** Opening Listed records block **
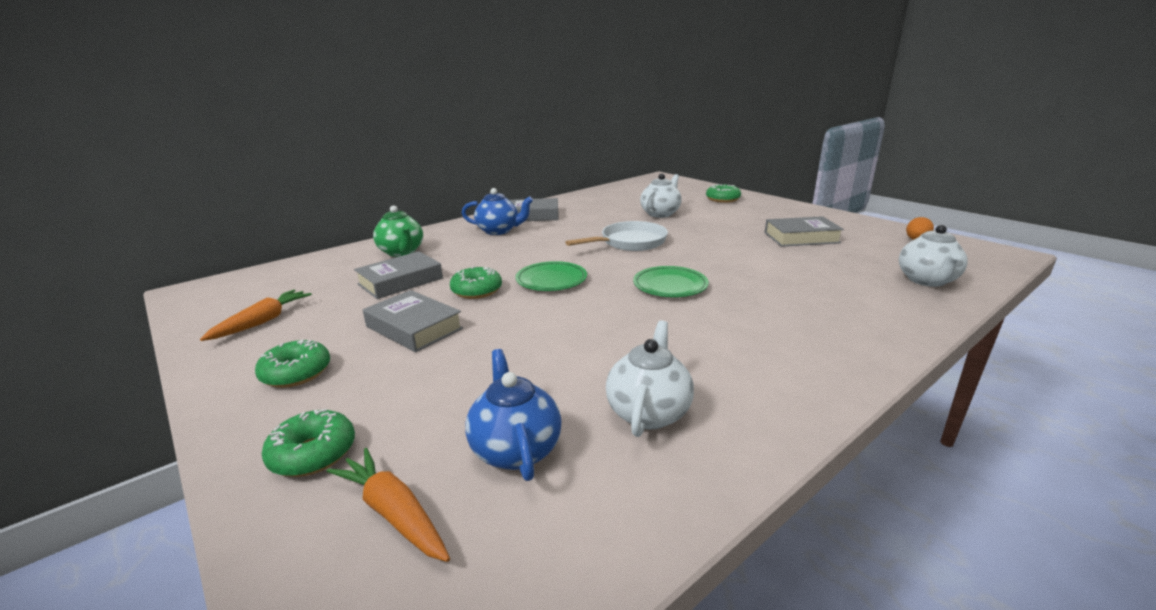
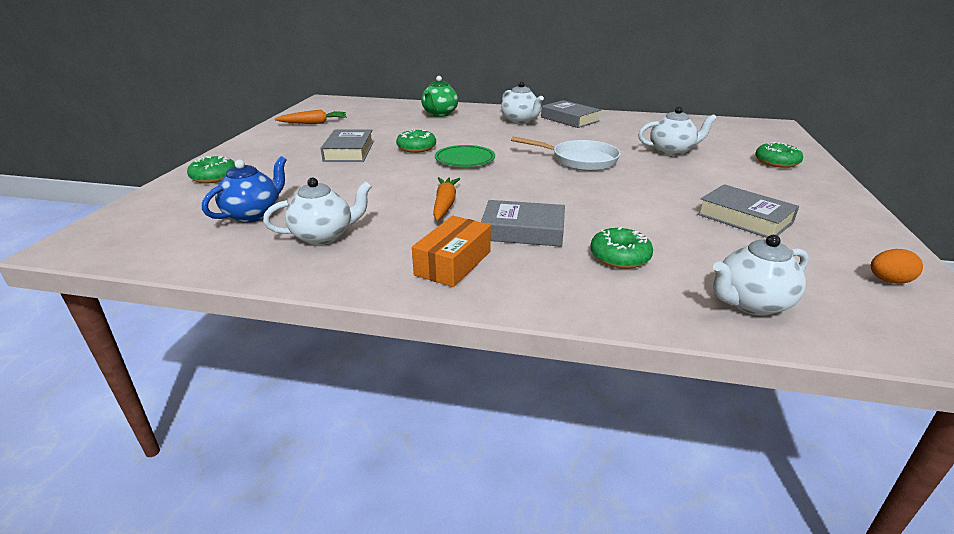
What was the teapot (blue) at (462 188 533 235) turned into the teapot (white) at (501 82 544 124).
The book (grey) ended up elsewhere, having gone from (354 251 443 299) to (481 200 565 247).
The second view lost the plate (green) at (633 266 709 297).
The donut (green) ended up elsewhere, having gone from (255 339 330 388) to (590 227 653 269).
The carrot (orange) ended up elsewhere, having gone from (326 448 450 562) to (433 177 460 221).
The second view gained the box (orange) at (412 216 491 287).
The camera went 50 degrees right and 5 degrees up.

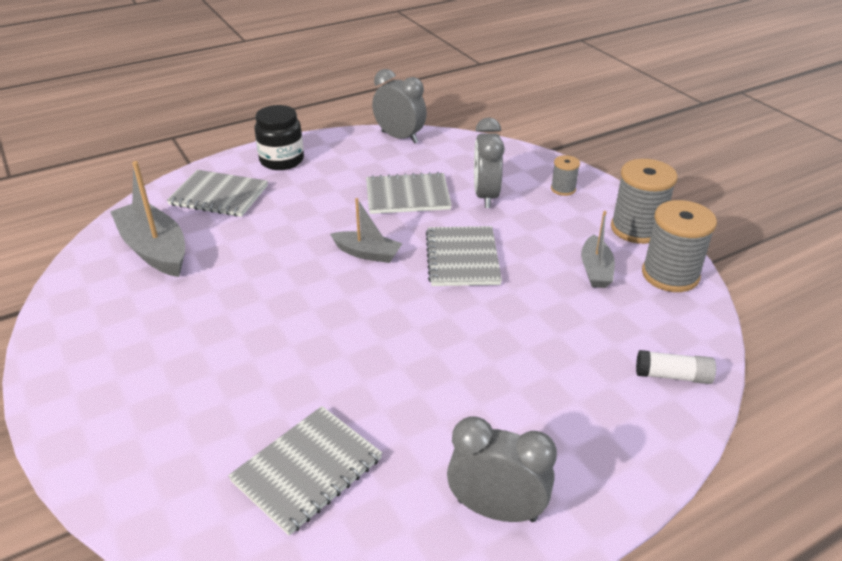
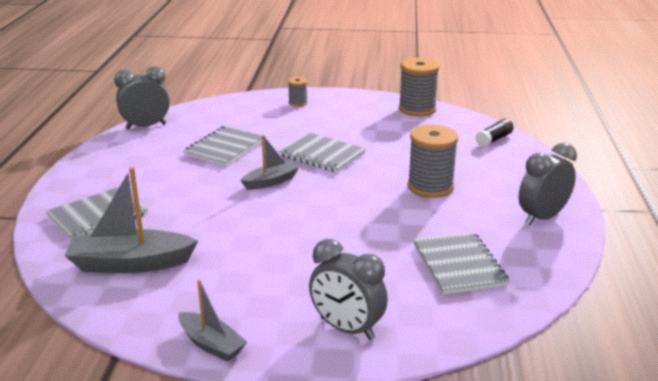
The second view lost the jar (black) at (254 105 304 170).
The clock (grey) ended up elsewhere, having gone from (474 117 505 208) to (309 239 388 340).
The spool (grey) ended up elsewhere, having gone from (611 159 678 244) to (408 125 458 198).
The boat (grey) ended up elsewhere, having gone from (581 211 615 288) to (178 280 247 362).
What was the glue stick (white) at (636 350 716 384) turned into the glue stick (black) at (475 119 514 147).
The camera went 55 degrees left and 10 degrees down.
** Closing Listed records block **
> Task instructions: The task calls for all lines in the entries that hold "orange".

> Answer to the problem:
The carrot (orange) ended up elsewhere, having gone from (326 448 450 562) to (433 177 460 221).
The second view gained the box (orange) at (412 216 491 287).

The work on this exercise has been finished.